A faithful repeat of all the records, with no image kept, is the required answer.

☆ ☆ ☆ ☆

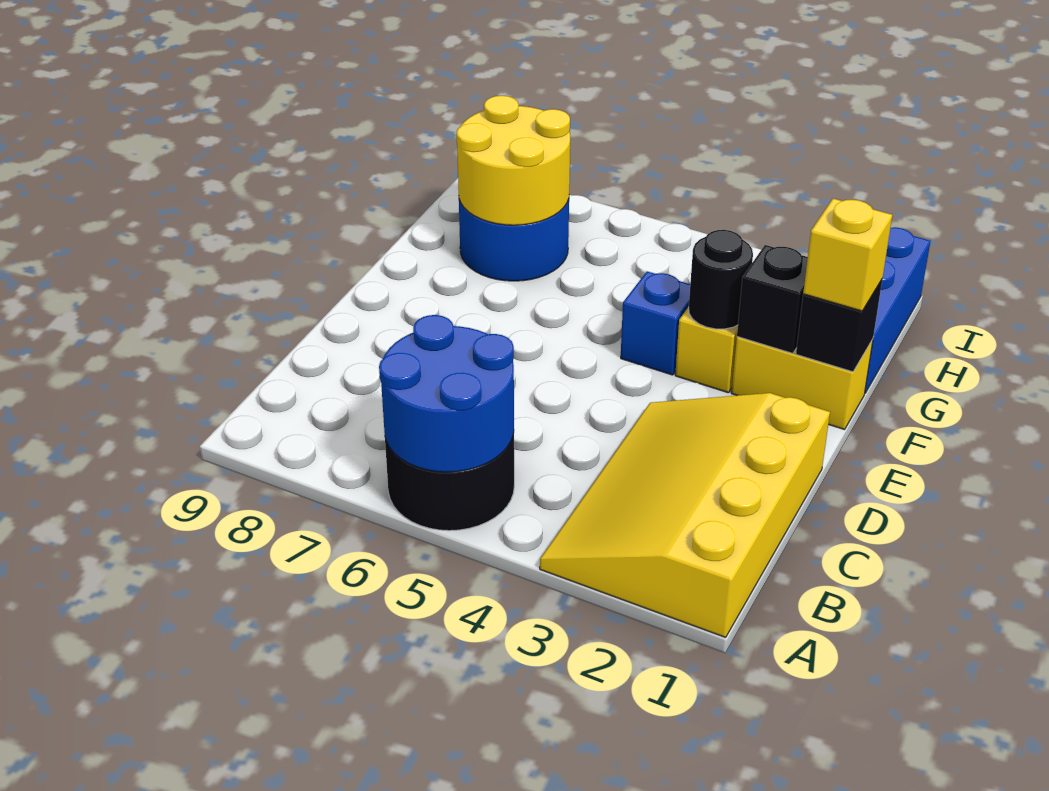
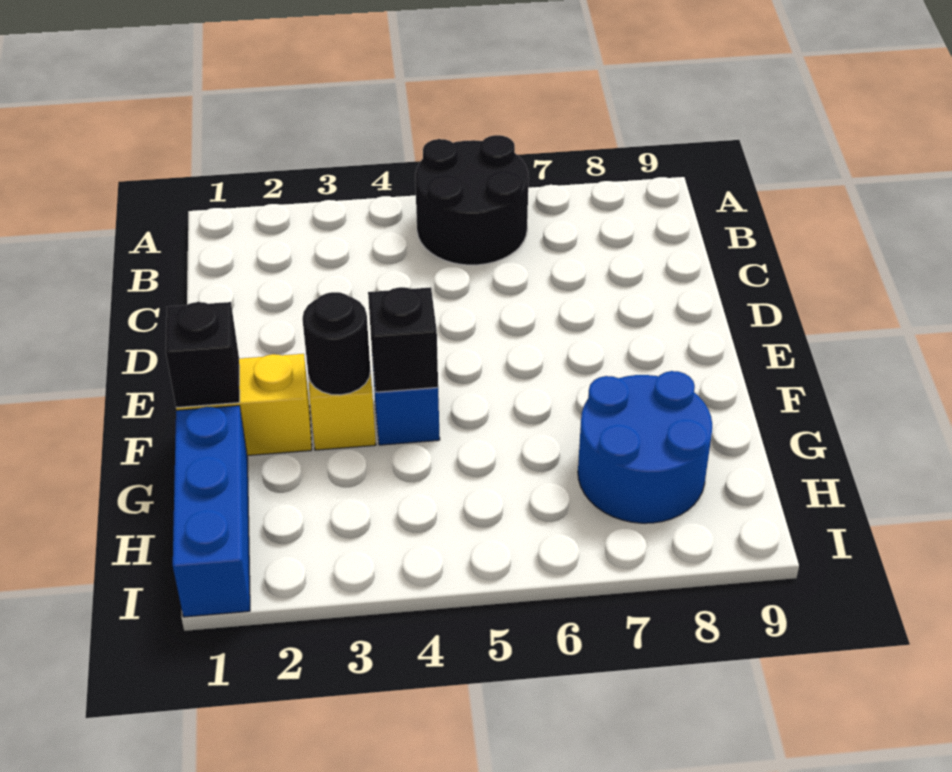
yellow slope A1:D3 level 1 top 1 -> none
blue round brick A5:B6 level 2 -> none
yellow brick F1 level 3 -> none
black brick F2 level 2 -> black brick F4 level 2
yellow round brick G7:H8 level 2 -> none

☆ ☆ ☆ ☆

Solved problem:
yellow slope A1:D3 level 1 top 1 -> none
blue round brick A5:B6 level 2 -> none
yellow brick F1 level 3 -> none
black brick F2 level 2 -> black brick F4 level 2
yellow round brick G7:H8 level 2 -> none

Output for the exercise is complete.